**RECORDS**
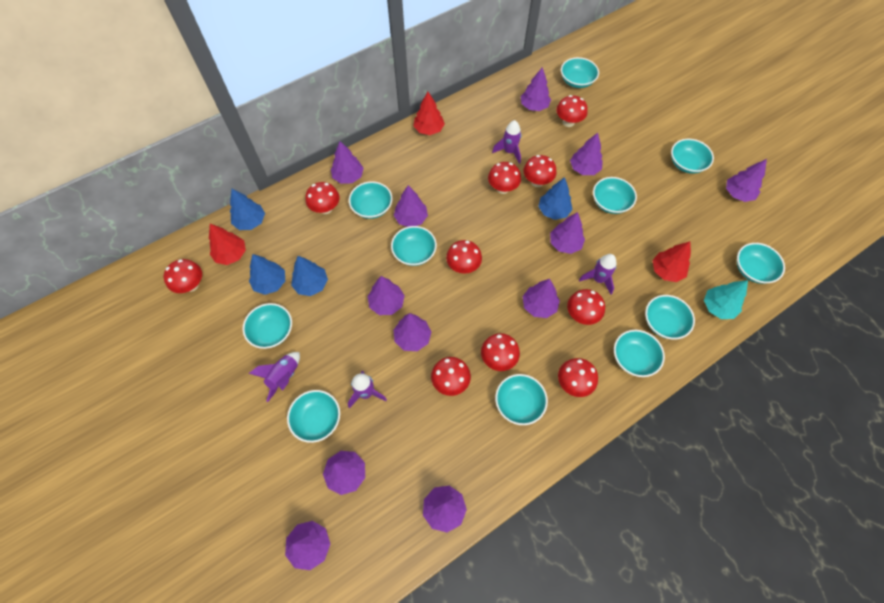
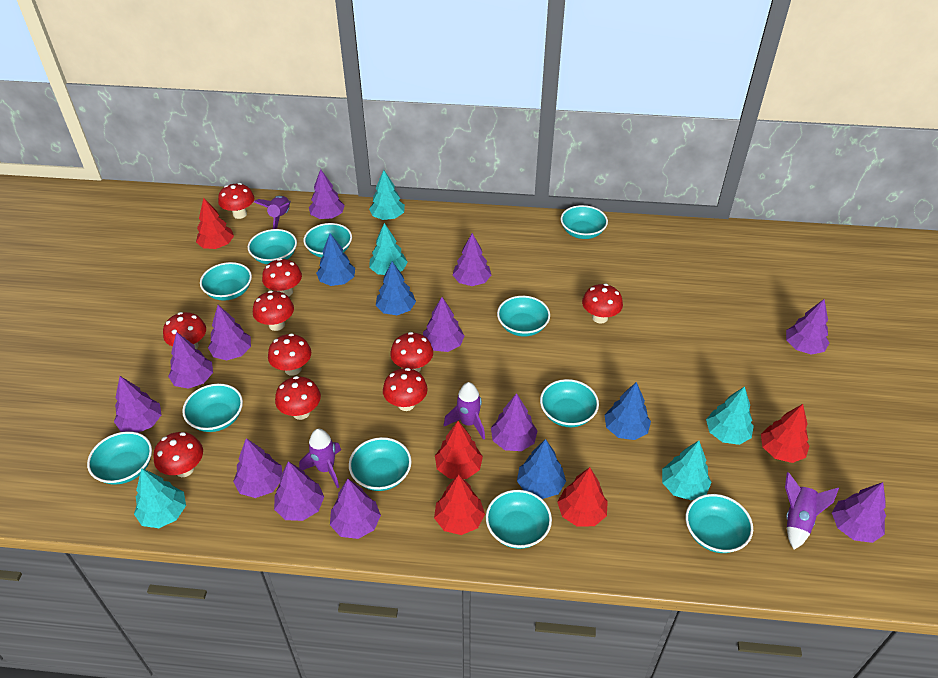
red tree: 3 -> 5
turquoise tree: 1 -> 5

--

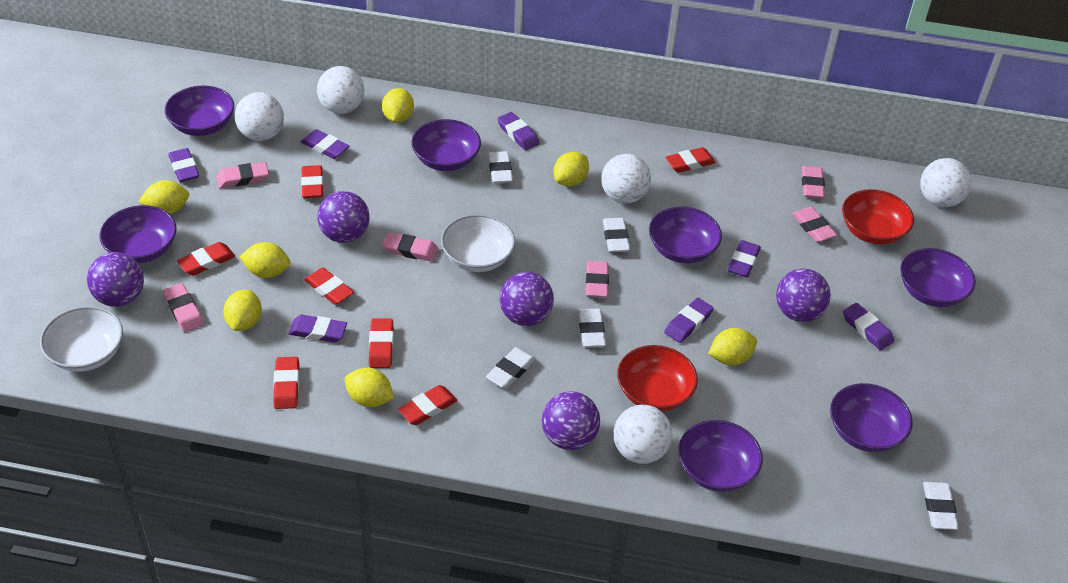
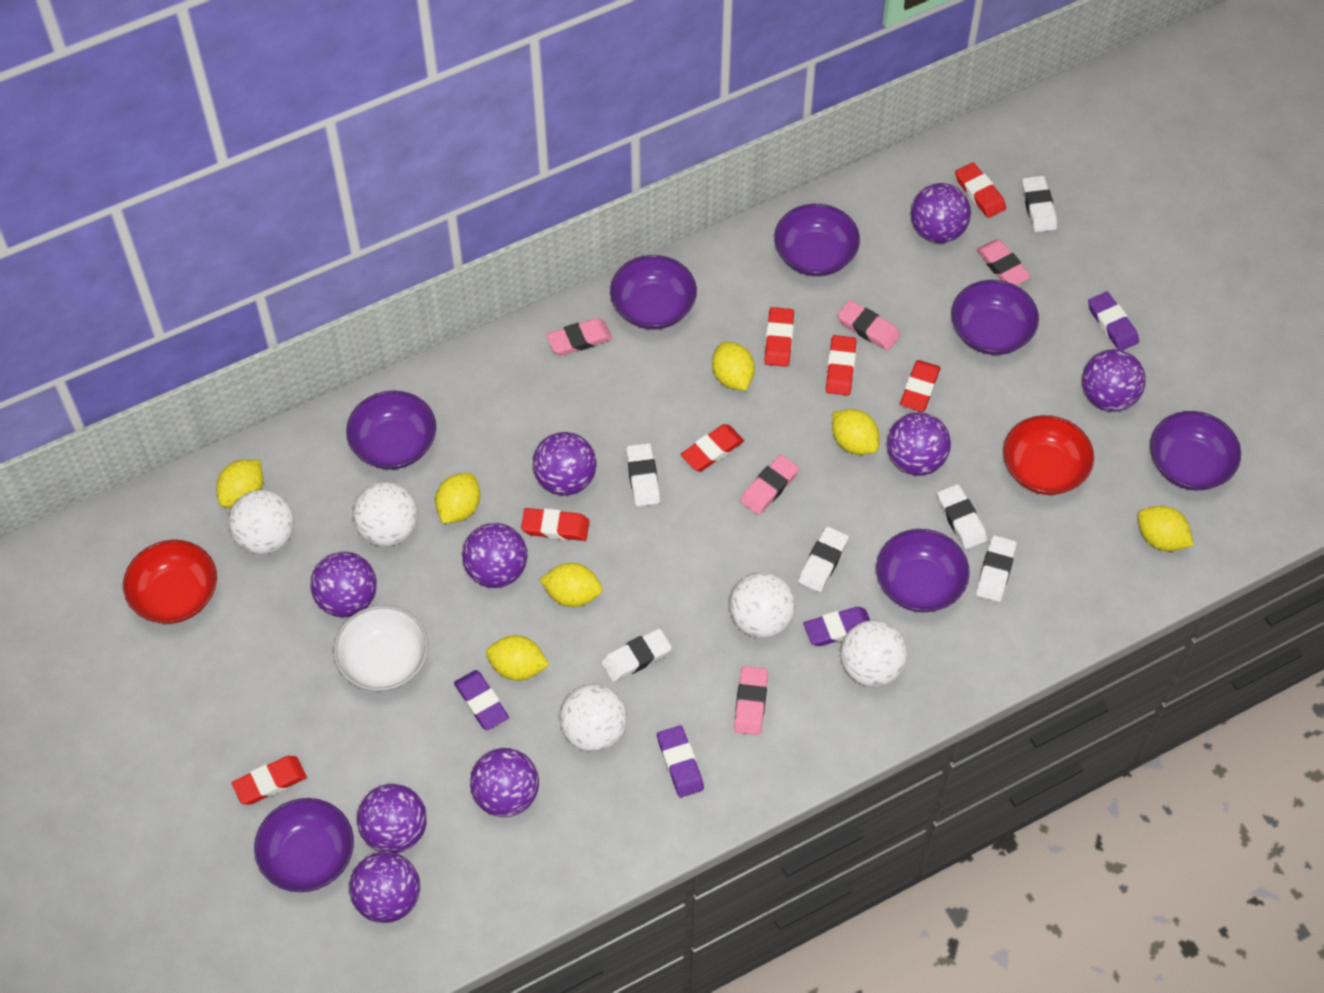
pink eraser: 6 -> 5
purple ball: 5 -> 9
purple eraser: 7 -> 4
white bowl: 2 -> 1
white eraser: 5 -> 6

---

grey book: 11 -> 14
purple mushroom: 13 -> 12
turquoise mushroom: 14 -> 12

**EXERCISE DETAILS**
Using the data above, say how many lines include "mushroom". No other reply is needed.

**RESPONSE AREA**
2